** EXERCISE DATA follows **

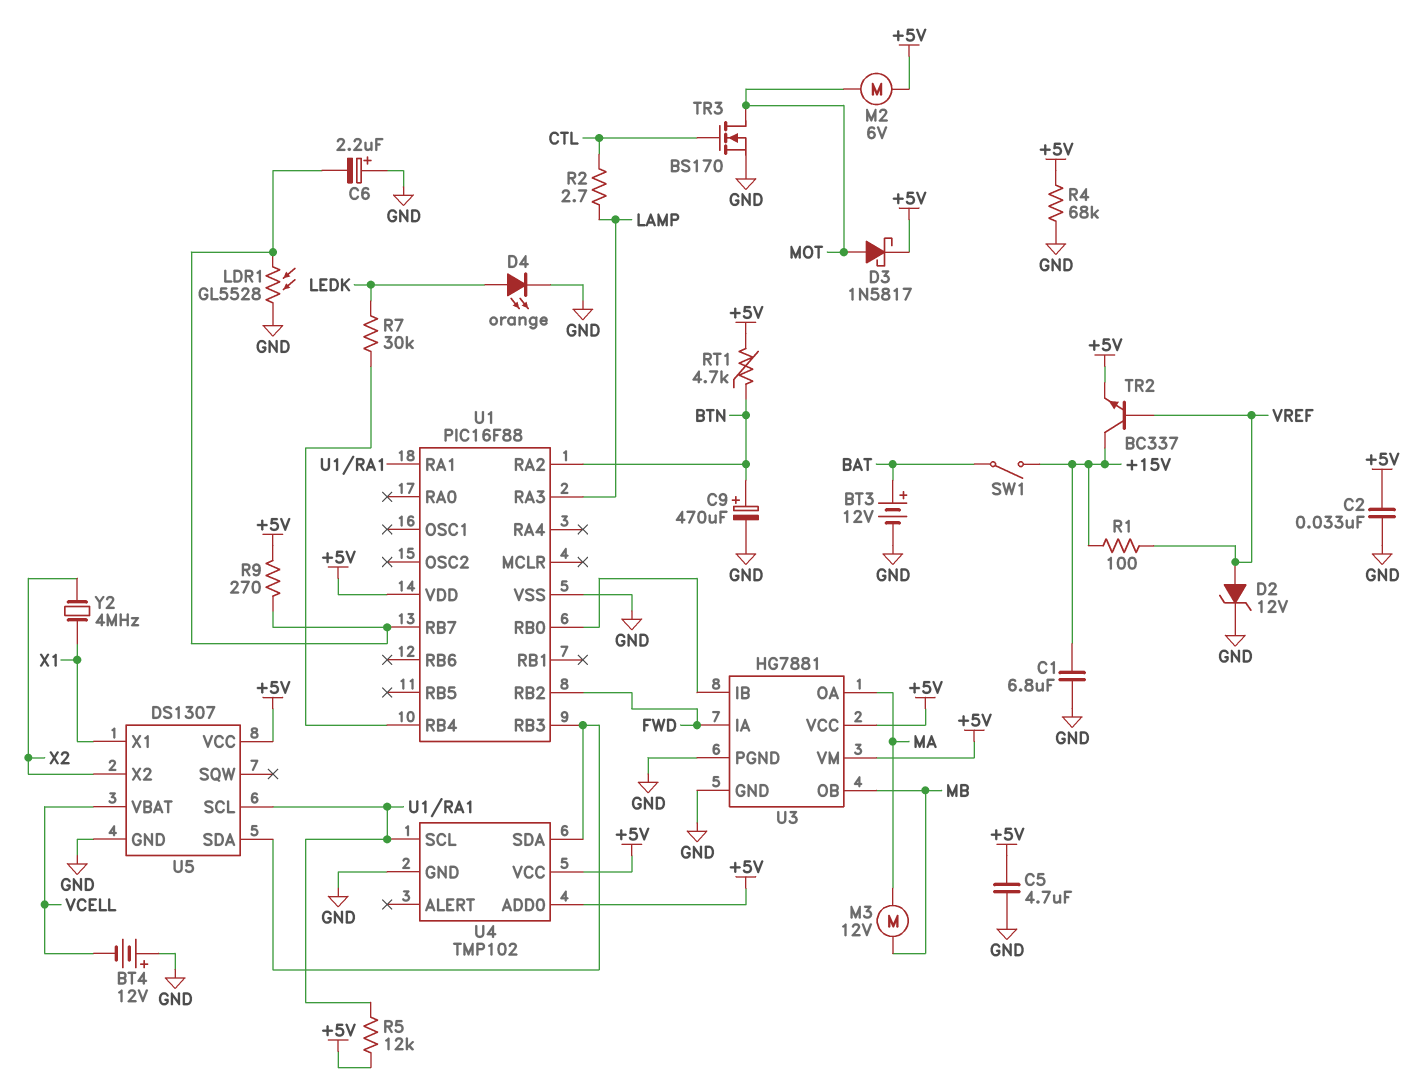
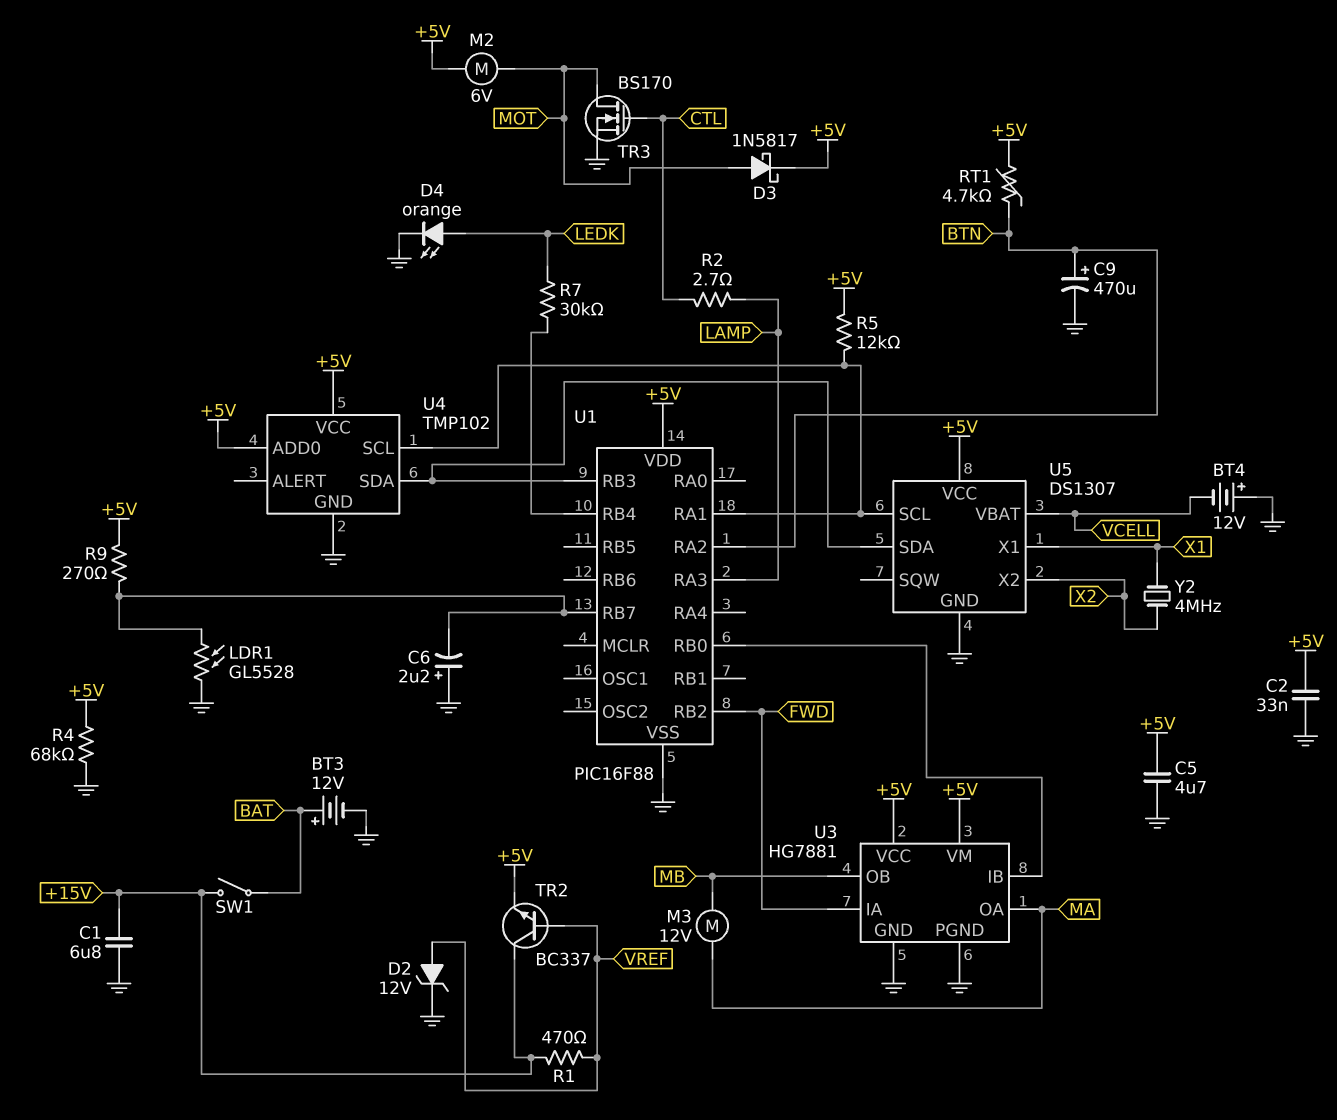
R1: 100 (+15V, VREF) -> 470 (+15V, VREF)

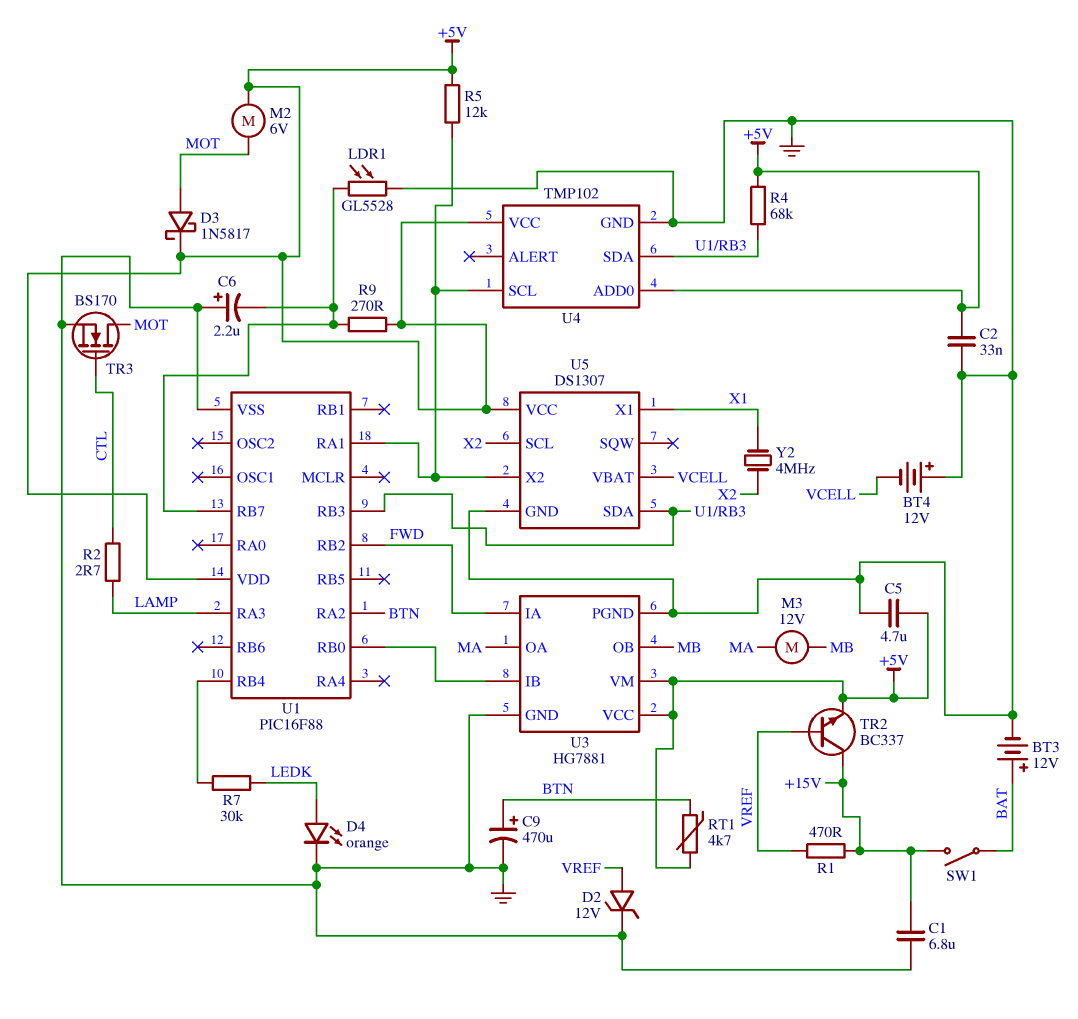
R4: 68k (+5V, GND) -> 68k (+5V, U1/RB3)
U5 pin SCL: U1/RA1 -> X2
U5 pin X2: X2 -> U1/RA1

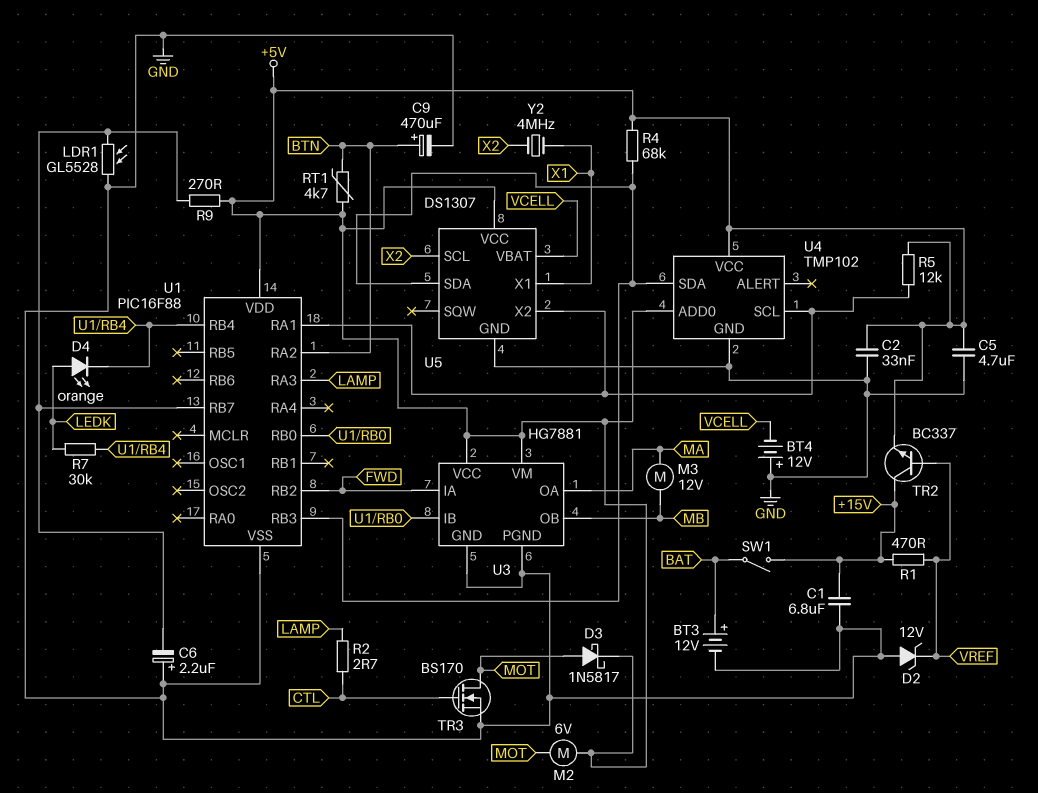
D2: zener 12V (A VREF, K GND) -> zener 12V (A GND, K VREF)
D4: LED orange (A LEDK, K GND) -> LED orange (A LEDK, K U1/RB4)

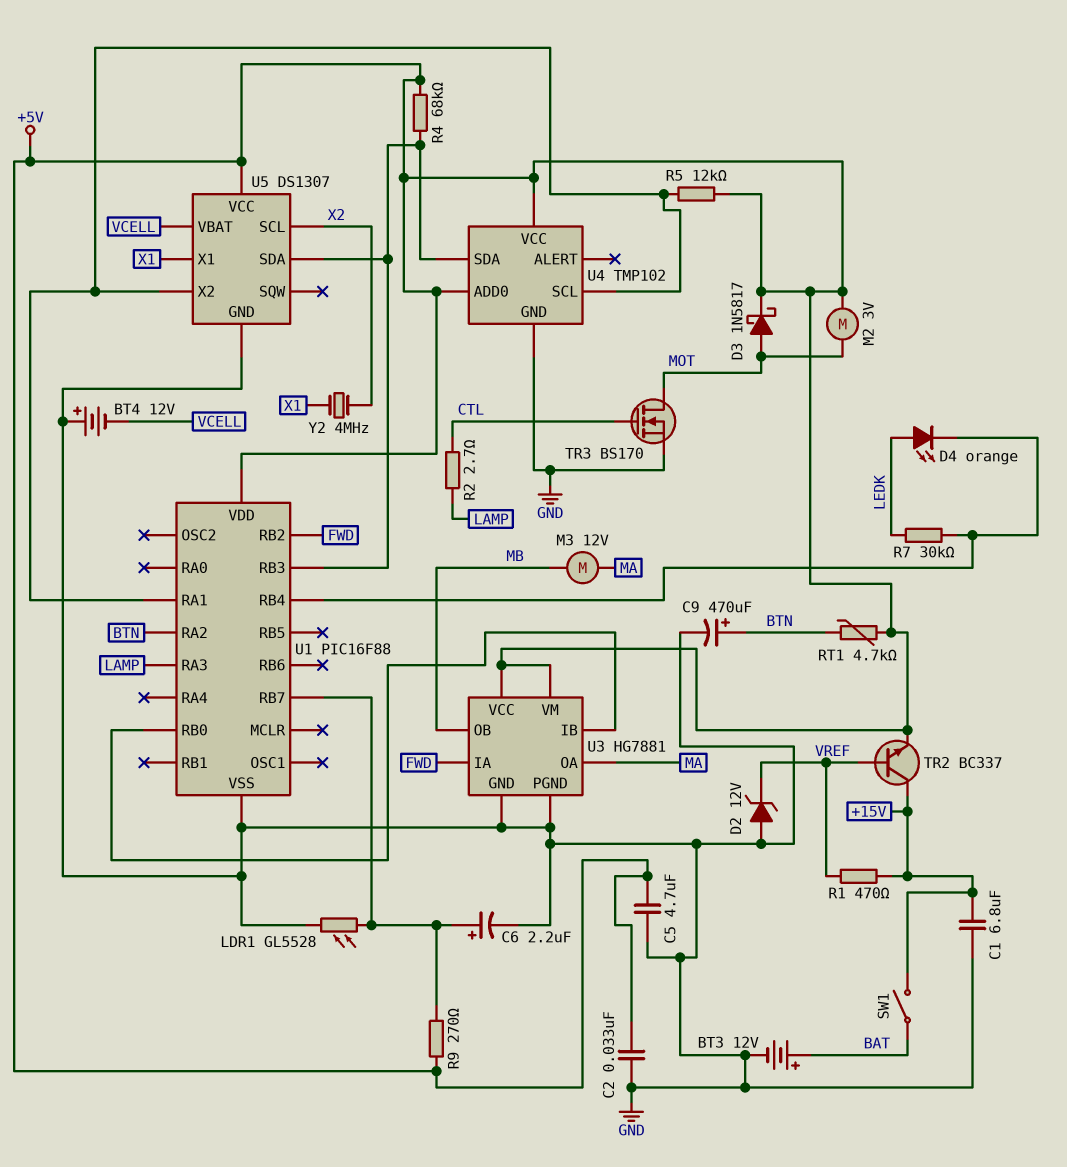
C6: 2.2uF (plus GND, minus U1/RB7) -> 2.2uF (plus U1/RB7, minus GND)
M2: motor 6V (+5V, MOT) -> motor 3V (+5V, MOT)

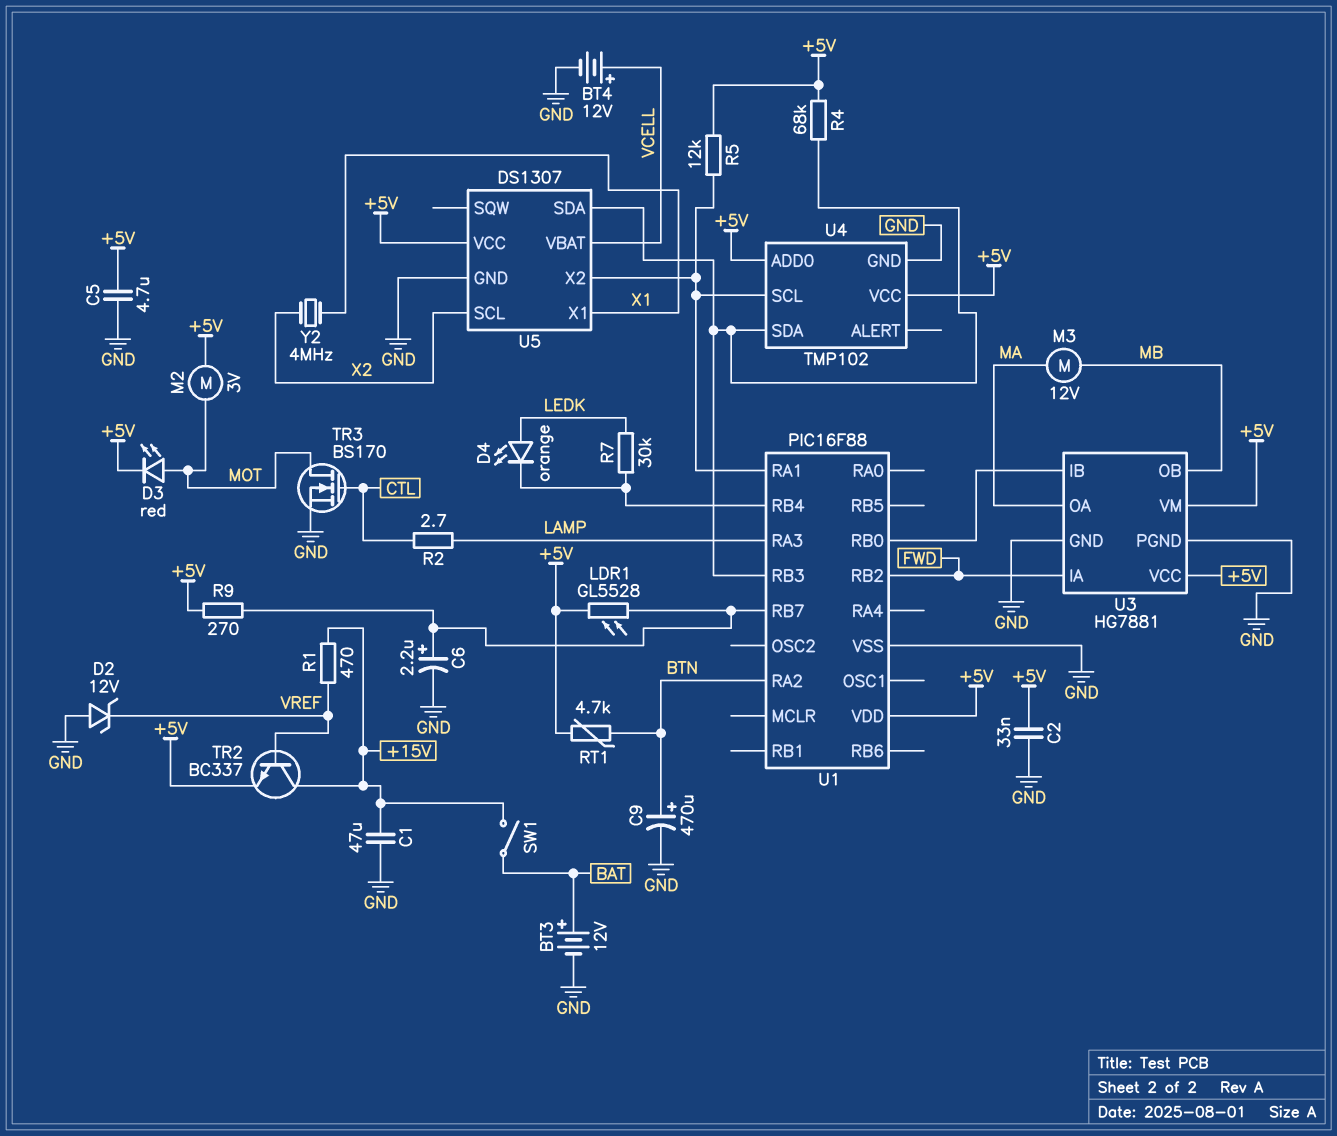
BT4: 12V (plus GND, minus VCELL) -> 12V (plus VCELL, minus GND)
C1: 6.8uF (+15V, GND) -> 47uF (+15V, GND)
D3: schottky 1N5817 (A MOT, K +5V) -> LED red (A MOT, K +5V)
LDR1: GL5528 (GND, U1/RB7) -> GL5528 (+5V, U1/RB7)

** End of EXERCISE DATA **

TASK OBJECTIVE
From the opening line of the entries above to the line that holds "D3: schottky 1N5817", inclusive, reproduce each line exactly and omit any picture.

EXERCISE ANSWER
R1: 100 (+15V, VREF) -> 470 (+15V, VREF)

R4: 68k (+5V, GND) -> 68k (+5V, U1/RB3)
U5 pin SCL: U1/RA1 -> X2
U5 pin X2: X2 -> U1/RA1

D2: zener 12V (A VREF, K GND) -> zener 12V (A GND, K VREF)
D4: LED orange (A LEDK, K GND) -> LED orange (A LEDK, K U1/RB4)

C6: 2.2uF (plus GND, minus U1/RB7) -> 2.2uF (plus U1/RB7, minus GND)
M2: motor 6V (+5V, MOT) -> motor 3V (+5V, MOT)

BT4: 12V (plus GND, minus VCELL) -> 12V (plus VCELL, minus GND)
C1: 6.8uF (+15V, GND) -> 47uF (+15V, GND)
D3: schottky 1N5817 (A MOT, K +5V) -> LED red (A MOT, K +5V)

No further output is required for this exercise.